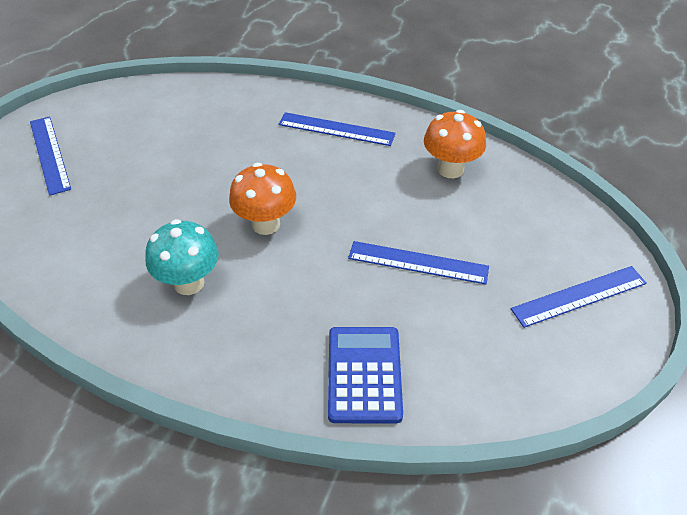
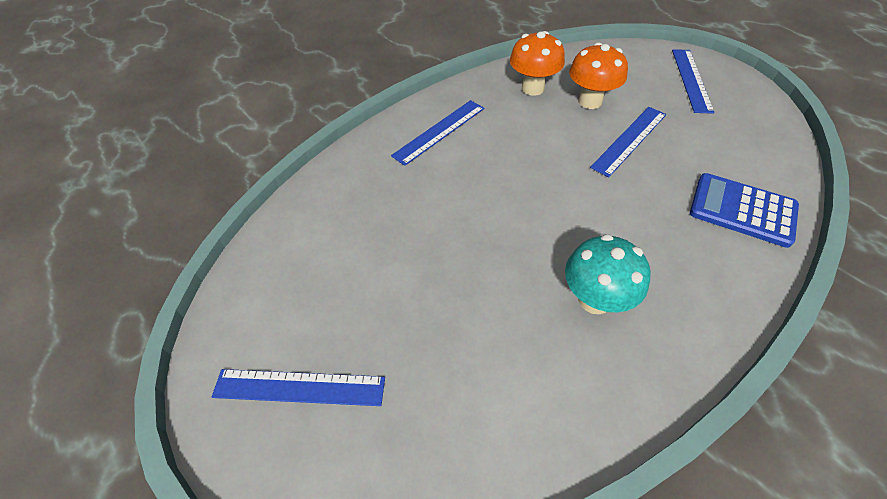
camera: 60 degrees left, 5 degrees up
(266, 224) = (539, 216): orange mushroom -> orange mushroom (590, 101)

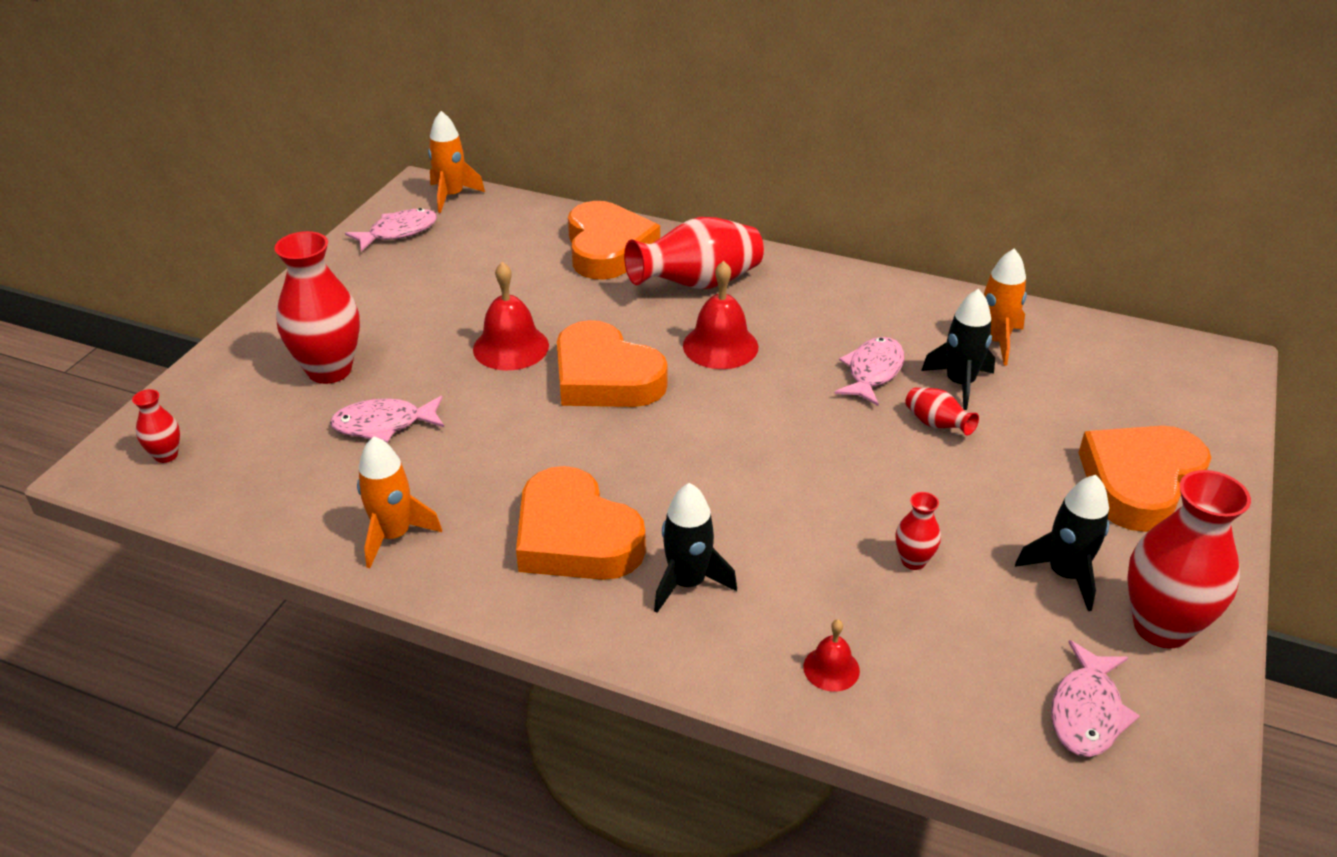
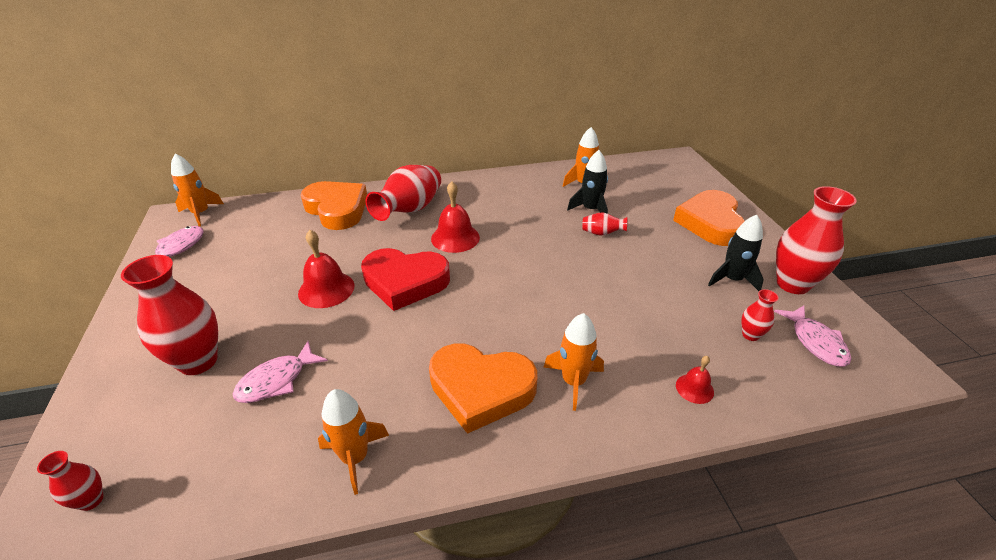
camera: 35 degrees left, 0 degrees up
(605, 377) = (405, 282): orange heart -> red heart
(687, 583) = (573, 382): black rocket -> orange rocket
(872, 372) = (546, 220): pink fish -> none
(913, 561) = (666, 307): red vase -> red vase (750, 335)

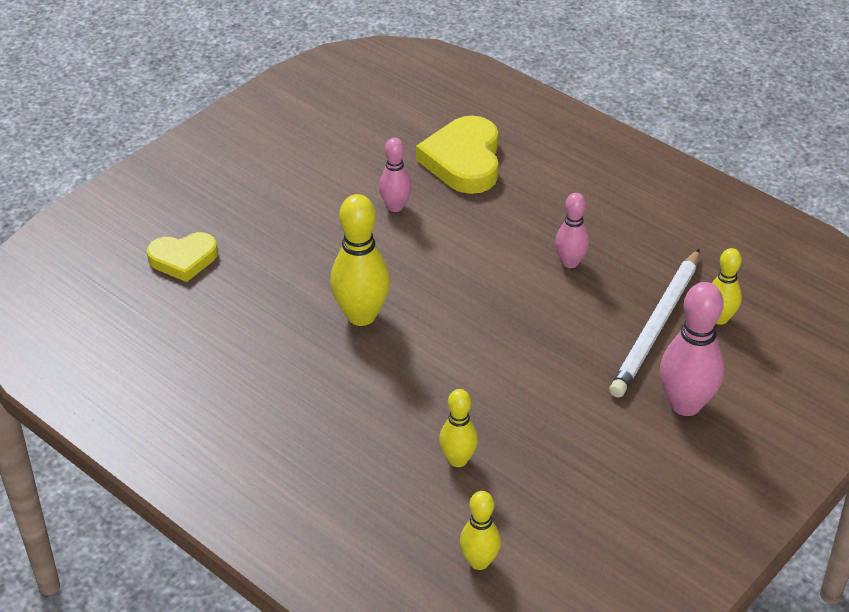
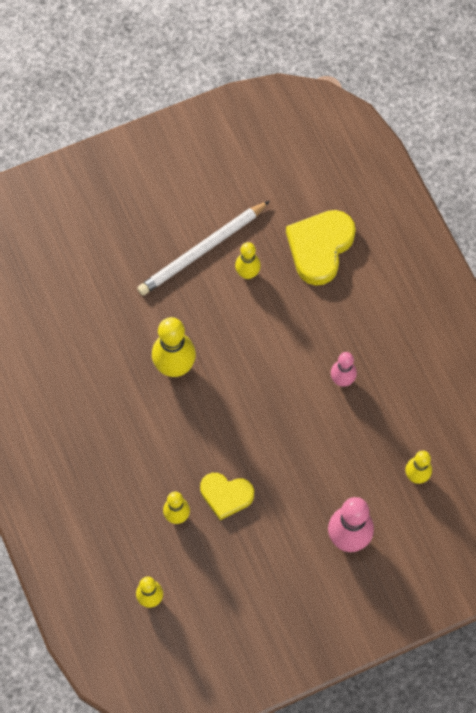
camera: 25 degrees right, 25 degrees up
(183, 259) = (79, 262): yellow heart -> yellow heart (226, 495)
(395, 206) = (247, 273): pink bowling pin -> yellow bowling pin
(657, 326) = (368, 464): white pencil -> white pencil (202, 250)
▬▬▬
• _Task to carry out_
Leaving every picture out, return the lines from the one containing "(913, 561) = (666, 307): red" through the last line of the records exactly.

• _Expected output_
(913, 561) = (666, 307): red vase -> red vase (750, 335)

camera: 25 degrees right, 25 degrees up
(183, 259) = (79, 262): yellow heart -> yellow heart (226, 495)
(395, 206) = (247, 273): pink bowling pin -> yellow bowling pin
(657, 326) = (368, 464): white pencil -> white pencil (202, 250)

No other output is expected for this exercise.